SUPPLIED MATERIAL Block Start

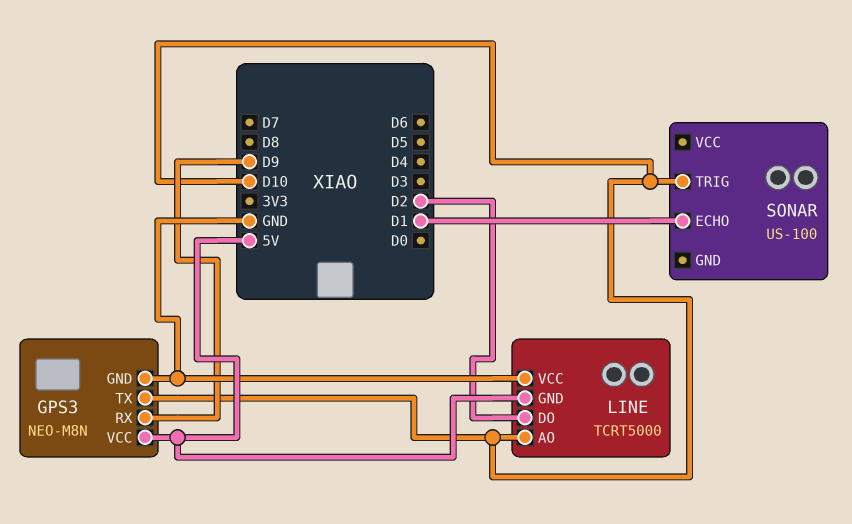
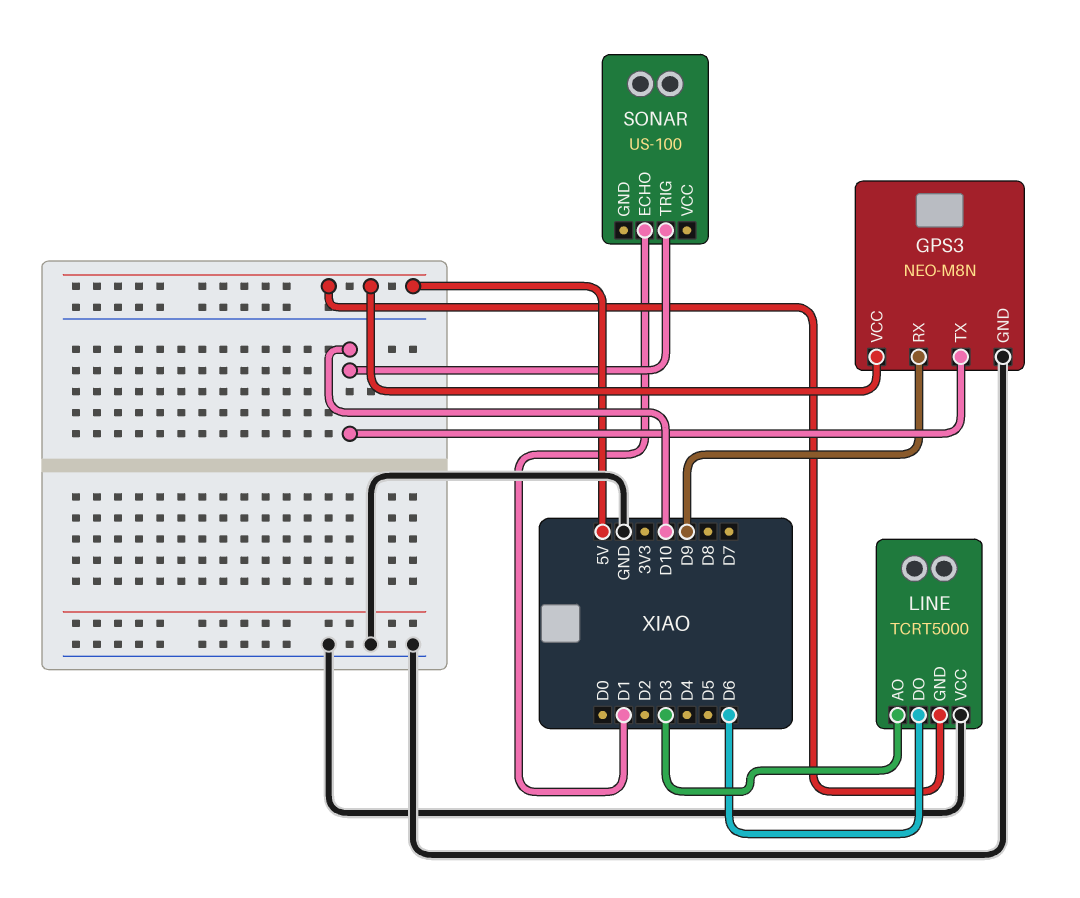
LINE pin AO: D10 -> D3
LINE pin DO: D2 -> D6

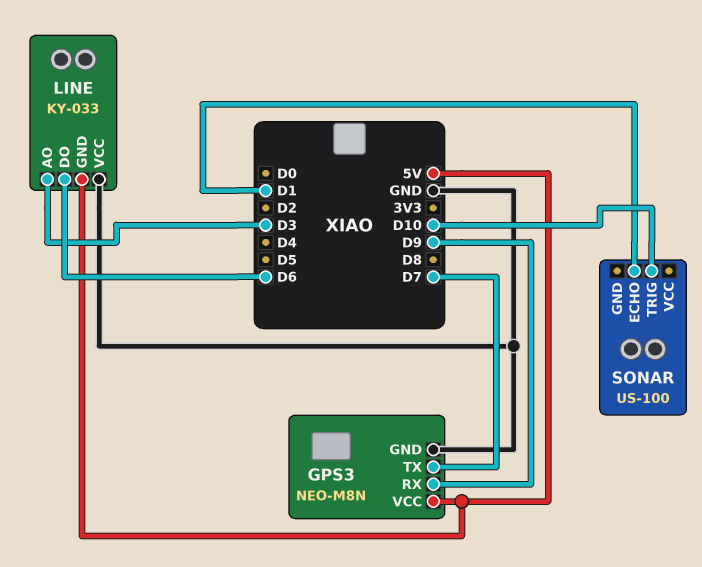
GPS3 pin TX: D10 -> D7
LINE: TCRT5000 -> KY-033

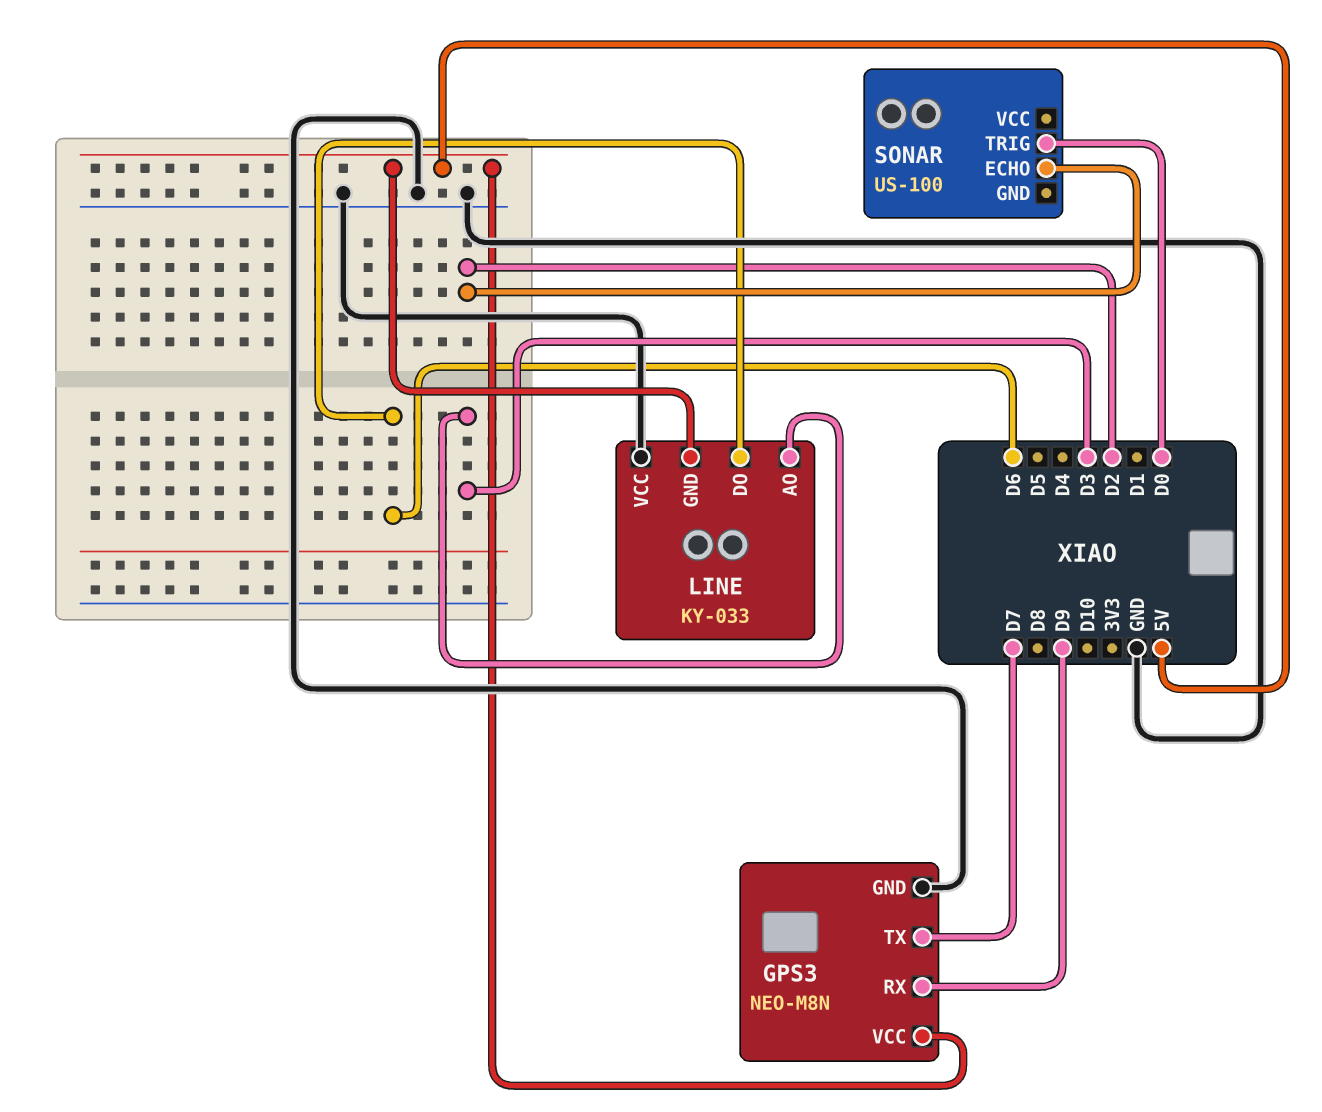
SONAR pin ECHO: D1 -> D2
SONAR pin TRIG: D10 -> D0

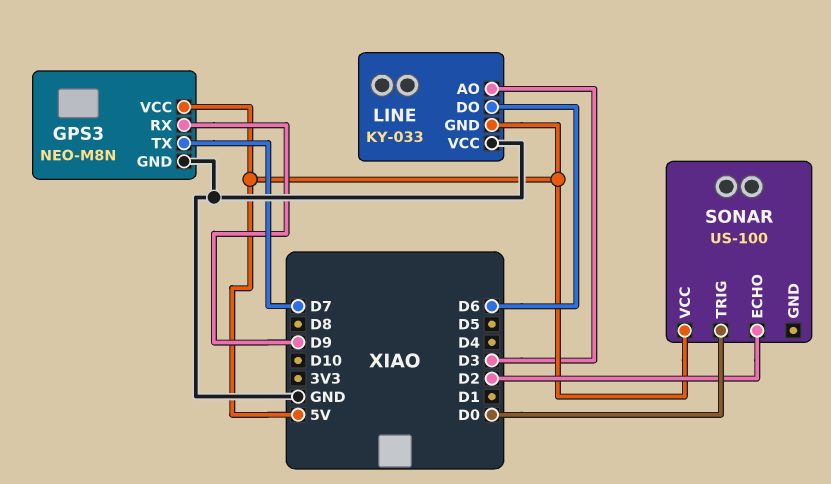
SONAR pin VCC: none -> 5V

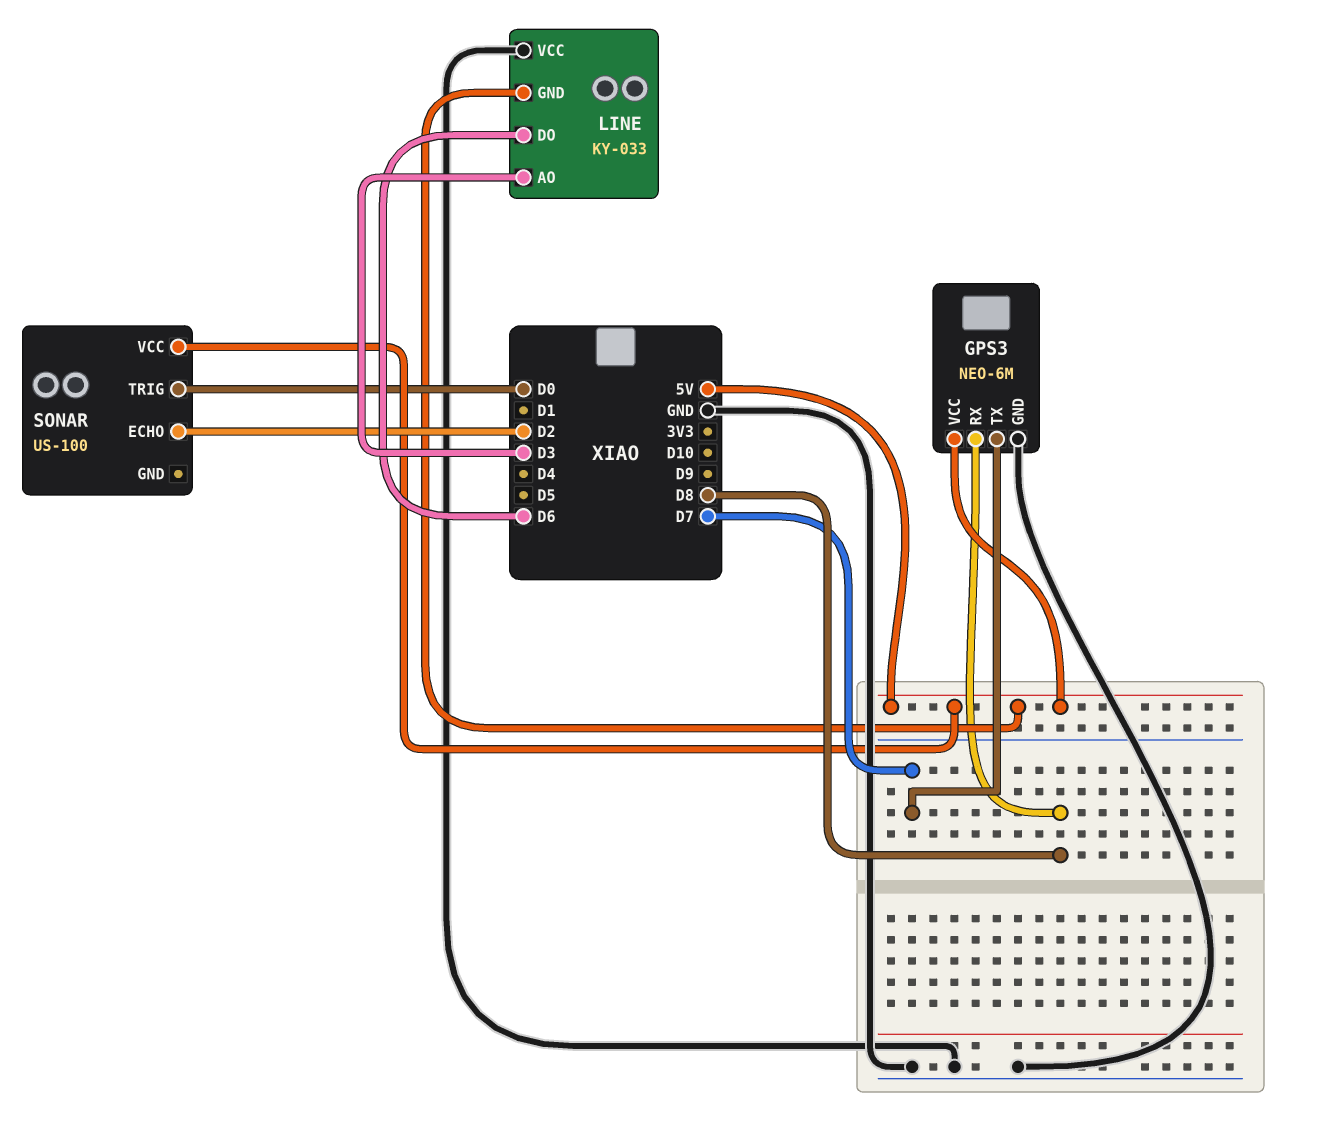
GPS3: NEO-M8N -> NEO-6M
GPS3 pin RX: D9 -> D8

SUPPLIED MATERIAL Block End

:: TASK STATEMENT ::
Each line of the data must be transcribed exactly; pictures are not carried over.

:: EXERCISE OUTPUT ::
LINE pin AO: D10 -> D3
LINE pin DO: D2 -> D6

GPS3 pin TX: D10 -> D7
LINE: TCRT5000 -> KY-033

SONAR pin ECHO: D1 -> D2
SONAR pin TRIG: D10 -> D0

SONAR pin VCC: none -> 5V

GPS3: NEO-M8N -> NEO-6M
GPS3 pin RX: D9 -> D8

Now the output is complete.